■ **TASK PROMPT**
Look in the material below for the line with "The árbol (naranja) ended" and the line with "The second view lost the tijeras", then set down exactly those two lines and all lines between, nothing more.

■ **THE INPUT**
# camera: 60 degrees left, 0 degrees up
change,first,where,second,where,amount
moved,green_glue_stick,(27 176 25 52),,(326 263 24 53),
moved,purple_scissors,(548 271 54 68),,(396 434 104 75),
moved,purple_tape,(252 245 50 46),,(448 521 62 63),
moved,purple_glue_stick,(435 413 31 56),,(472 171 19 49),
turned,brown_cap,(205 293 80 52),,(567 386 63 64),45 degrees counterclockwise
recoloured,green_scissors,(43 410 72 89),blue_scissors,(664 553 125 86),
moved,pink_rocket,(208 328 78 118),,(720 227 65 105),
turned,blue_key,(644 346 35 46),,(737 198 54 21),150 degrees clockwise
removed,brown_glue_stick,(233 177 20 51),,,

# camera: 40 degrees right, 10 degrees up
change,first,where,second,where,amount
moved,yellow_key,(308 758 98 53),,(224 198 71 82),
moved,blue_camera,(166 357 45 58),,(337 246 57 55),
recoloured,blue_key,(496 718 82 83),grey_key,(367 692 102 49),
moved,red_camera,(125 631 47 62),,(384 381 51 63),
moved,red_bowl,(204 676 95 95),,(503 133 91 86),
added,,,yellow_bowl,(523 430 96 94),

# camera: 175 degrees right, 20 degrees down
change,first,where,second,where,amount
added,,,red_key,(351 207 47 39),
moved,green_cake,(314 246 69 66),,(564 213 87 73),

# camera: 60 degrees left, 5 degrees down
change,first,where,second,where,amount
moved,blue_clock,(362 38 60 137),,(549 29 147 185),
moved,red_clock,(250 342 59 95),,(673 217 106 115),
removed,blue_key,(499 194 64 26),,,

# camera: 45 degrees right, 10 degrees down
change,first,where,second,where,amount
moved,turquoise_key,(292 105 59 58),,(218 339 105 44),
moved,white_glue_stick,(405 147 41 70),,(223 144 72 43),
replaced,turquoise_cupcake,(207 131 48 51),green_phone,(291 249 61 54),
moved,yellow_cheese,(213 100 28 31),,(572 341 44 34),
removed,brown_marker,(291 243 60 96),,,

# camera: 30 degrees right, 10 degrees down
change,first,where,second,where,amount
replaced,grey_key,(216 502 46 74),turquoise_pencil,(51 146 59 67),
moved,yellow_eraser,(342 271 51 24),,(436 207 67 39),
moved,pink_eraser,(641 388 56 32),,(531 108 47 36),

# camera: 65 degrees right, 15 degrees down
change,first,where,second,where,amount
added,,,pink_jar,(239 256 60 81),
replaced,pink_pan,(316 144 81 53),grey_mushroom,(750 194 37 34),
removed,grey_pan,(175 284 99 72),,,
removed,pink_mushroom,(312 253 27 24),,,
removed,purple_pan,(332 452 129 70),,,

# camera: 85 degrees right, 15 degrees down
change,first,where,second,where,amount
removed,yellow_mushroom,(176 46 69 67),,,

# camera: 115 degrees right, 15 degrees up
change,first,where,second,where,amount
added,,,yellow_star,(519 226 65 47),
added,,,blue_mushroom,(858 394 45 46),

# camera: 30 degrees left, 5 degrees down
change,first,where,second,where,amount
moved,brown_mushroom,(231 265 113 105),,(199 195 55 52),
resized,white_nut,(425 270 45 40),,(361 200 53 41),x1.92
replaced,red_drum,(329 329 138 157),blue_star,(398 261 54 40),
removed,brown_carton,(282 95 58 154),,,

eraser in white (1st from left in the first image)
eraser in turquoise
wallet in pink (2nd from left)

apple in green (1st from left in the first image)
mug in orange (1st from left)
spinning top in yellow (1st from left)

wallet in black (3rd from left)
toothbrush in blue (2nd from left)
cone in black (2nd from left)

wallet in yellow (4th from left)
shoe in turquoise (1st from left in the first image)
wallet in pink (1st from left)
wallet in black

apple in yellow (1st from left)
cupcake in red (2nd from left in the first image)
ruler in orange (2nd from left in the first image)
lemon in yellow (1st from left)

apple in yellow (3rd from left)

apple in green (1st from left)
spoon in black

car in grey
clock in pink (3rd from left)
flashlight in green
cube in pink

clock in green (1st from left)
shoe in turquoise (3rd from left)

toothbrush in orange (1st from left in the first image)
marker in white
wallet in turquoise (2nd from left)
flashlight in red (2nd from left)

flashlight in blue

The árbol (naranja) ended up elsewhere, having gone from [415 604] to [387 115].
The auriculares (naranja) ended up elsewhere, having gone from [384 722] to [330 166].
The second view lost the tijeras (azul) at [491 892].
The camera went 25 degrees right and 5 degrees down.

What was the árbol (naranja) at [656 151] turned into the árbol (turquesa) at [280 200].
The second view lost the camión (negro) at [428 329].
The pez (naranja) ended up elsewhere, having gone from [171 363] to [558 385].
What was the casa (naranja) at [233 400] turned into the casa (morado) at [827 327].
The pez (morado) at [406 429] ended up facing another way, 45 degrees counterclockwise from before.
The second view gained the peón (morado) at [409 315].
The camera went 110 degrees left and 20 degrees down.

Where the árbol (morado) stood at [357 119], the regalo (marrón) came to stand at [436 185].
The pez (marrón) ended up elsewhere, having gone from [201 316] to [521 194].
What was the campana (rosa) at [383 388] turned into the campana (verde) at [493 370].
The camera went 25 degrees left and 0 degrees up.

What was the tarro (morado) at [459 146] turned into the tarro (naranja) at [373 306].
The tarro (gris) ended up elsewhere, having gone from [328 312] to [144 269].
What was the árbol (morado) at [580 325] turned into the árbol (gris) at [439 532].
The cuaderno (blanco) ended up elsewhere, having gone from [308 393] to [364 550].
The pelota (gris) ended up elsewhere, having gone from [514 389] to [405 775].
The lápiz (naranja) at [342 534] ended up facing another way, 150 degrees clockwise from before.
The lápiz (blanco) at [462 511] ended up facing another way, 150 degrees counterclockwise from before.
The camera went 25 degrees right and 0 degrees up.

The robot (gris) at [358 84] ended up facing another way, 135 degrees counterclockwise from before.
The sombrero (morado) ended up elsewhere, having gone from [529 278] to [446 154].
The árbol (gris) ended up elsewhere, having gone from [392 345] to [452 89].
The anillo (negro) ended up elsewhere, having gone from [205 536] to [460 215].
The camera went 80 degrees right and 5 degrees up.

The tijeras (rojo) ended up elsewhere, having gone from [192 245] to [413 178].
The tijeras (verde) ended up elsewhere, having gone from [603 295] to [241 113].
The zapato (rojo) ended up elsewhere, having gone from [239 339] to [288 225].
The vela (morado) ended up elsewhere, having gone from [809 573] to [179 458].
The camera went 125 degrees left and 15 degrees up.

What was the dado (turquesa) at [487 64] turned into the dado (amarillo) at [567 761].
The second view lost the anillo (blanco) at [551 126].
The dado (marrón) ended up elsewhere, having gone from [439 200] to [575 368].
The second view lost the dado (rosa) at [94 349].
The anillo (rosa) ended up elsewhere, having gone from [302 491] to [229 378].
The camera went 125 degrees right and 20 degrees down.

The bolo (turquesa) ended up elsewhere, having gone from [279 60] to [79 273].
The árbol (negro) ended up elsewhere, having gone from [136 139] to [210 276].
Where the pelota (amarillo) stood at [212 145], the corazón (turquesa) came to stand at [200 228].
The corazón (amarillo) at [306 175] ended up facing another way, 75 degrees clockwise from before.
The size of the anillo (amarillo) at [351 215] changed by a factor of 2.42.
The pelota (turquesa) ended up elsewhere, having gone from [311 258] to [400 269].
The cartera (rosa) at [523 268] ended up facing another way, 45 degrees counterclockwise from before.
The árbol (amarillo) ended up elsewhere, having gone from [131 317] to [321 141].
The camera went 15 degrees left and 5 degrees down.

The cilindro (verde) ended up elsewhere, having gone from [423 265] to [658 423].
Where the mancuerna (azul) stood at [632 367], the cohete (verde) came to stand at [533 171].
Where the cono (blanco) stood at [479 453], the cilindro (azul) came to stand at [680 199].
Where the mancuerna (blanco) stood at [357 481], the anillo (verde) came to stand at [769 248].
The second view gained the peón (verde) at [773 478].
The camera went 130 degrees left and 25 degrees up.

■ **SOLUTION BELOW**
The árbol (naranja) ended up elsewhere, having gone from [415 604] to [387 115].
The auriculares (naranja) ended up elsewhere, having gone from [384 722] to [330 166].
The second view lost the tijeras (azul) at [491 892].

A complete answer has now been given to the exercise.